* _Edit difference data_:
-.-.-

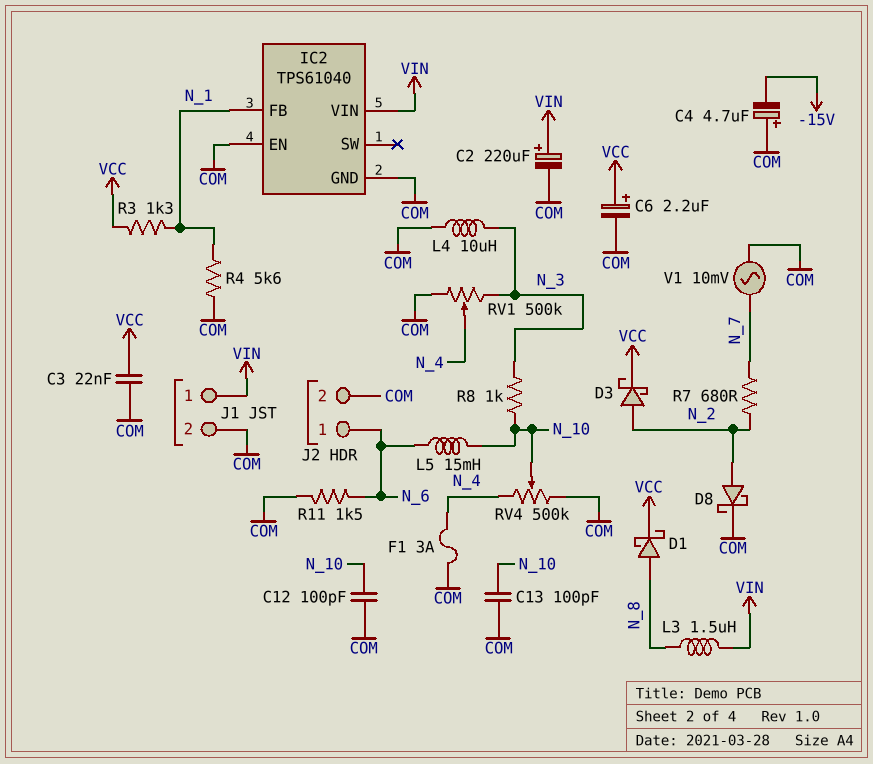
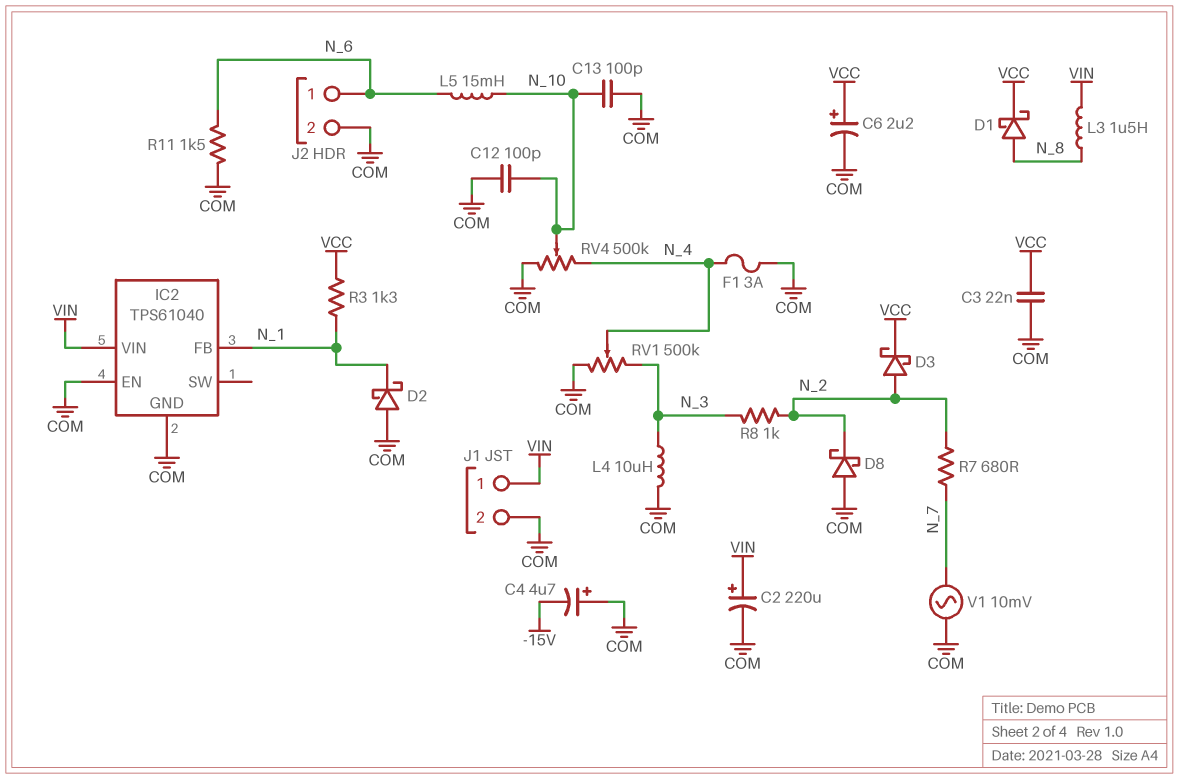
D2: none -> schottky (A COM, K N_1)
D8: schottky (A N_2, K COM) -> schottky (A COM, K N_2)
R4: 5.6k (COM, N_1) -> none
R8: 1k (N_3, N_10) -> 1k (N_2, N_3)

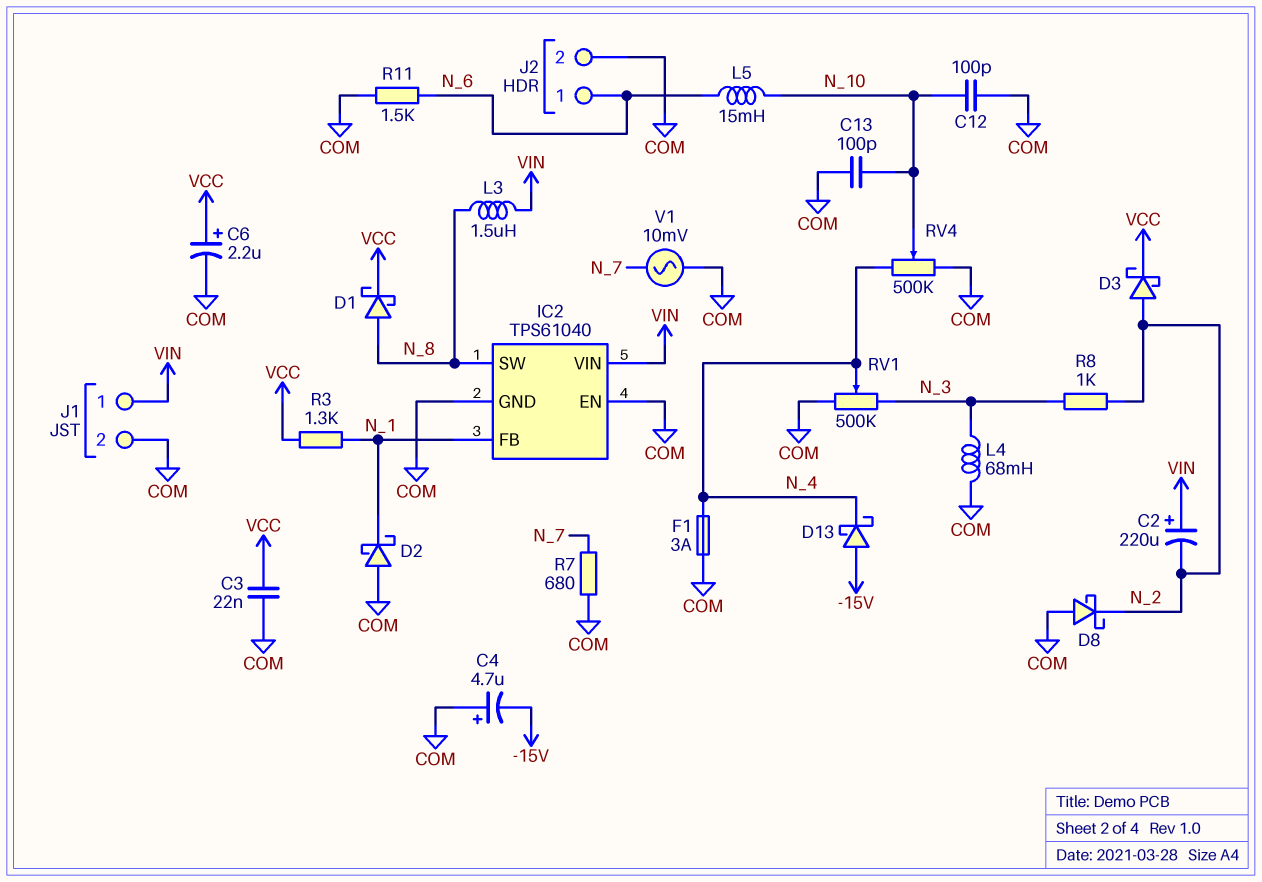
C2: 220uF (plus VIN, minus COM) -> 220uF (plus VIN, minus N_2)
D13: none -> schottky (A -15V, K N_4)
IC2 pin SW: none -> N_8
L4: 10uH (COM, N_3) -> 68mH (COM, N_3)
R7: 680 (N_2, N_7) -> 680 (COM, N_7)

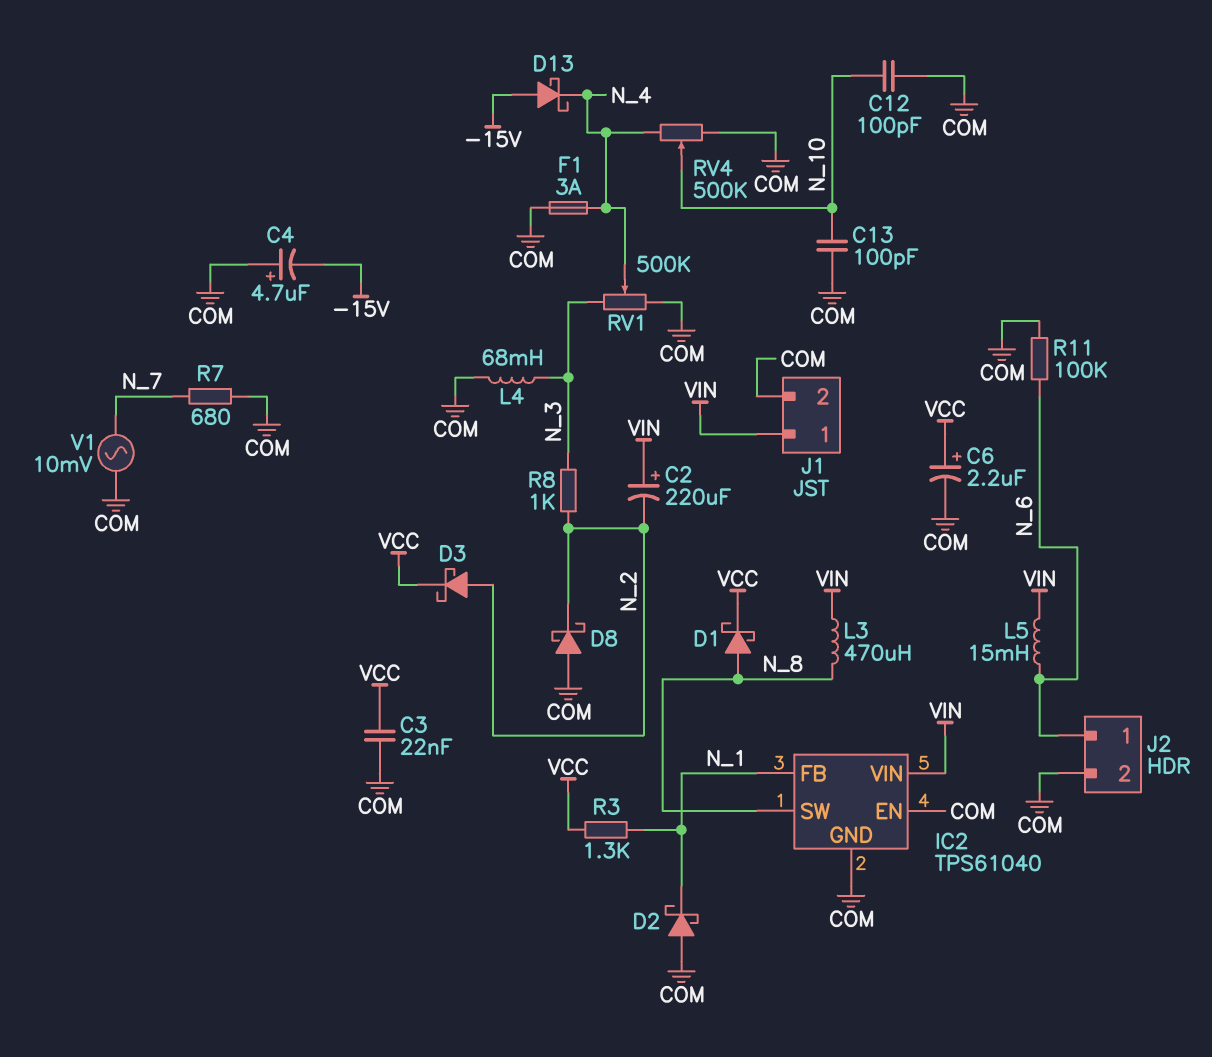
L3: 1.5uH (N_8, VIN) -> 470uH (N_8, VIN)
L5: 15mH (N_6, N_10) -> 15mH (N_6, VIN)
R11: 1.5k (COM, N_6) -> 100k (COM, N_6)

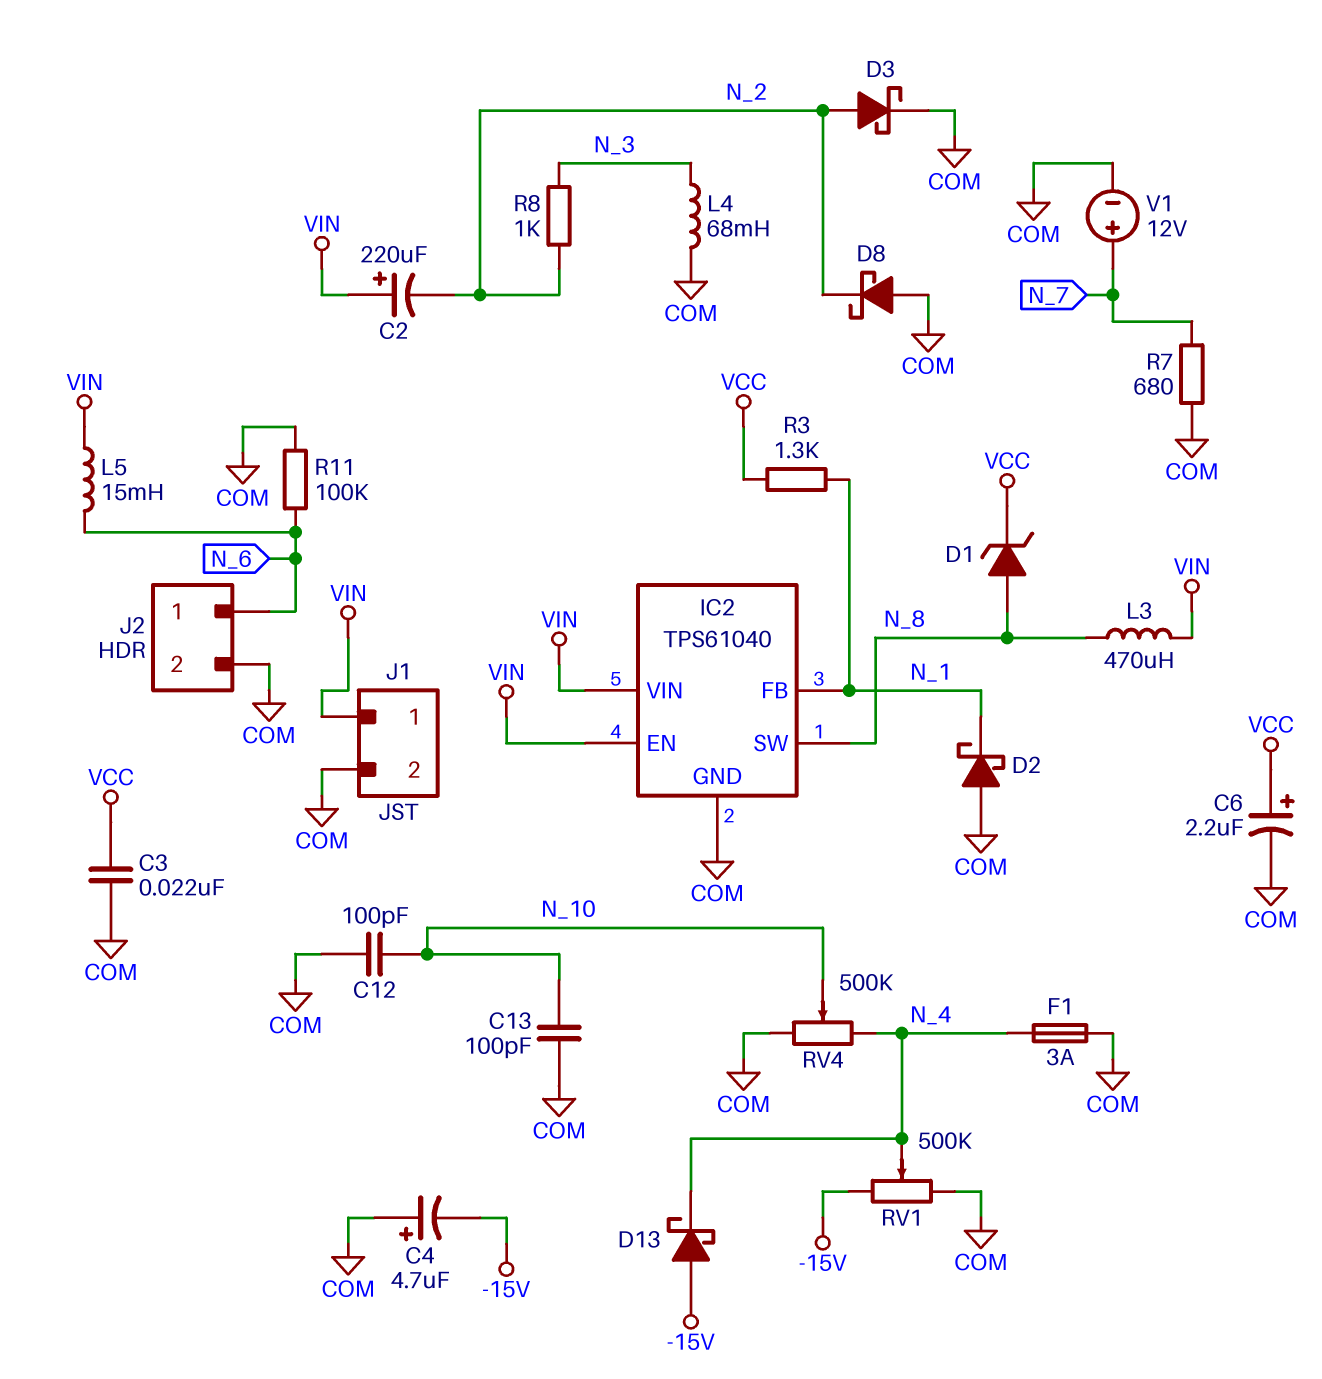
D1: schottky (A N_8, K VCC) -> zener (A N_8, K VCC)
D3: schottky (A N_2, K VCC) -> schottky (A N_2, K COM)
IC2 pin EN: COM -> VIN
RV1: 500k (COM, N_3, wiper N_4) -> 500k (-15V, COM, wiper N_4)
V1: AC 10mV (COM, N_7) -> 12V (plus N_7, minus COM)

-.-.-

From the line containing "L4: 10uH (COM, N_3) -> 68mH (COM, N_3)" to the final line of the entries, both included, transcribe every line exactly, omit the pictures, and add nothing more.

* _Solution to this exercise_:
L4: 10uH (COM, N_3) -> 68mH (COM, N_3)
R7: 680 (N_2, N_7) -> 680 (COM, N_7)

L3: 1.5uH (N_8, VIN) -> 470uH (N_8, VIN)
L5: 15mH (N_6, N_10) -> 15mH (N_6, VIN)
R11: 1.5k (COM, N_6) -> 100k (COM, N_6)

D1: schottky (A N_8, K VCC) -> zener (A N_8, K VCC)
D3: schottky (A N_2, K VCC) -> schottky (A N_2, K COM)
IC2 pin EN: COM -> VIN
RV1: 500k (COM, N_3, wiper N_4) -> 500k (-15V, COM, wiper N_4)
V1: AC 10mV (COM, N_7) -> 12V (plus N_7, minus COM)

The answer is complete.